§ PROMPT
Any picture in the data below should be skipped, while every line is repeated exactly.

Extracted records
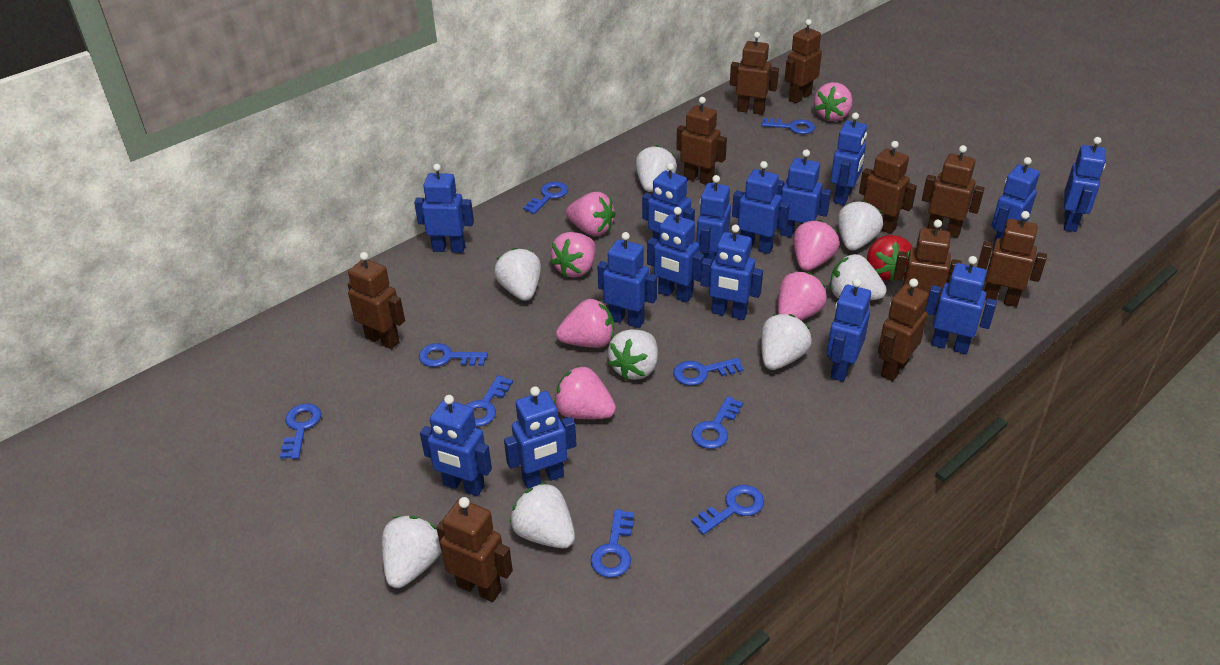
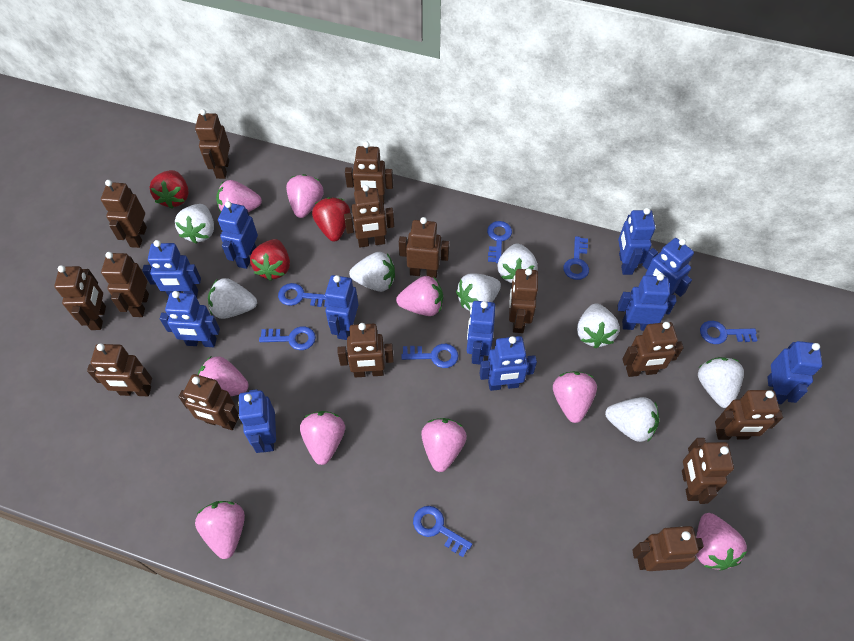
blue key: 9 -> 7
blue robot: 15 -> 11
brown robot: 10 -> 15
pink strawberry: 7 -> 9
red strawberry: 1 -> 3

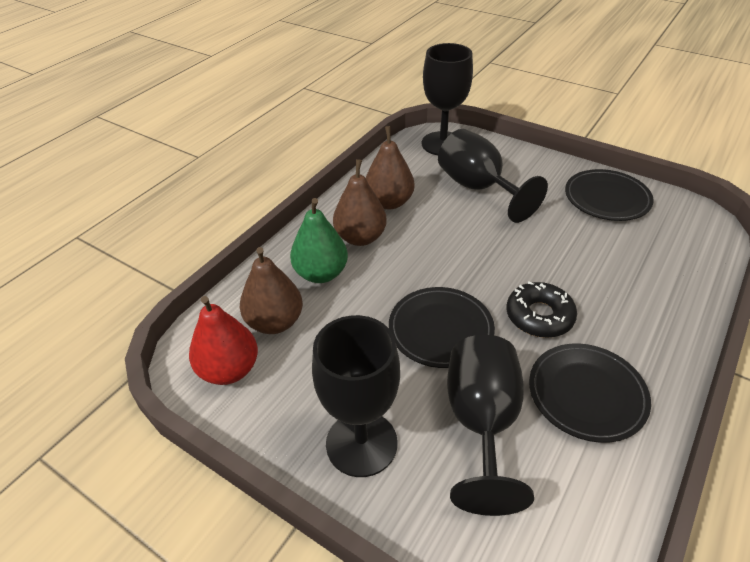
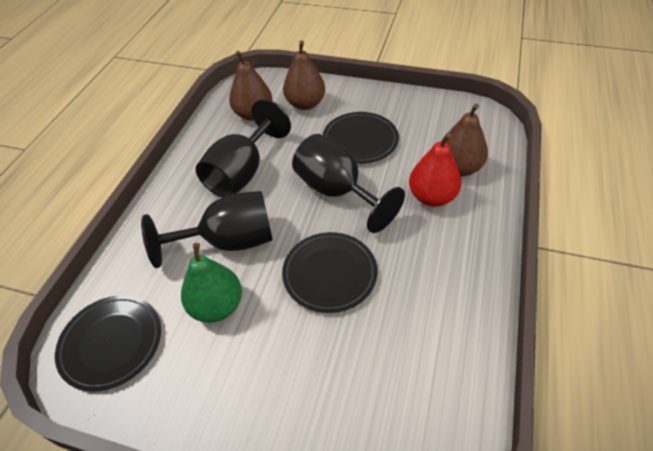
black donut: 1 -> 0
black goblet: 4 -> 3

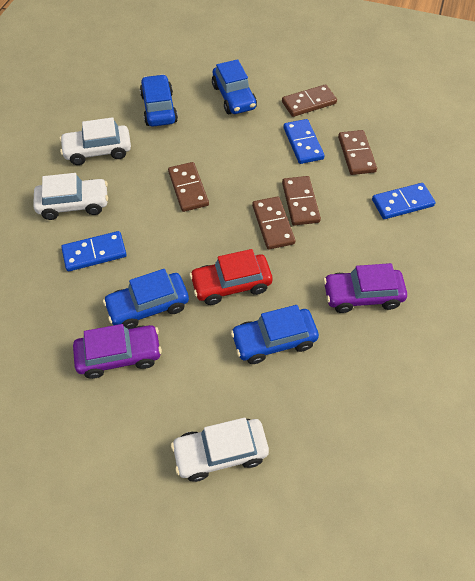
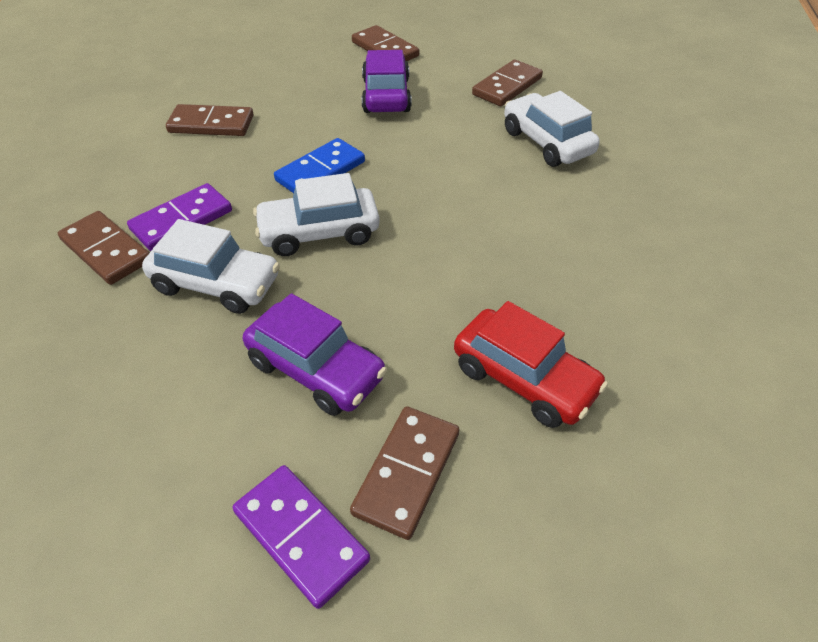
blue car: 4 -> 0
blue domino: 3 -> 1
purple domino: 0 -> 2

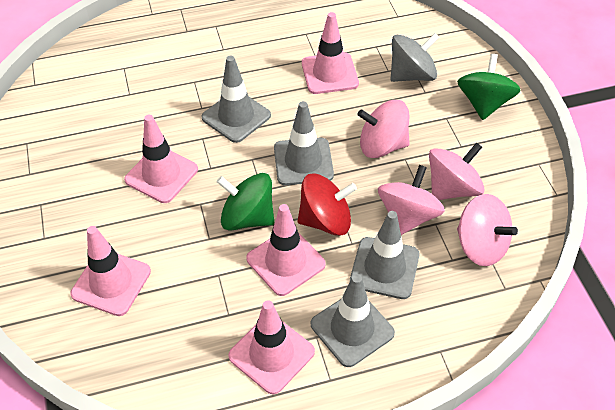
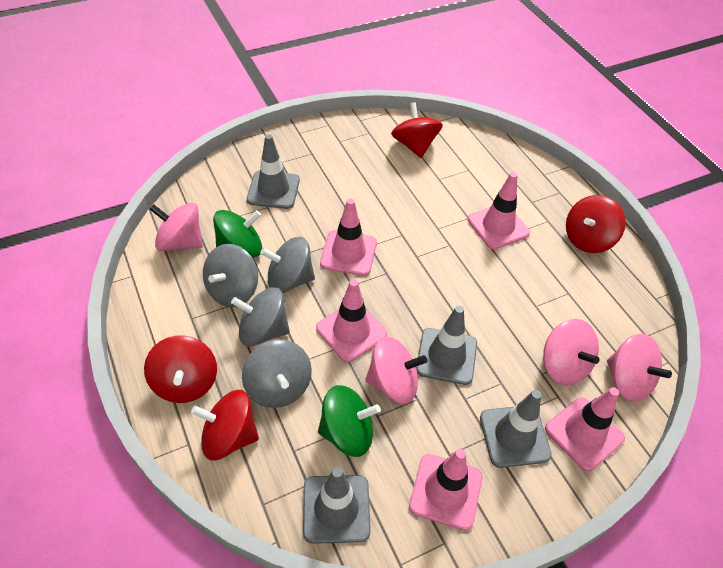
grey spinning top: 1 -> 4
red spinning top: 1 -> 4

§ ANSWER BOX
blue key: 9 -> 7
blue robot: 15 -> 11
brown robot: 10 -> 15
pink strawberry: 7 -> 9
red strawberry: 1 -> 3

black donut: 1 -> 0
black goblet: 4 -> 3

blue car: 4 -> 0
blue domino: 3 -> 1
purple domino: 0 -> 2

grey spinning top: 1 -> 4
red spinning top: 1 -> 4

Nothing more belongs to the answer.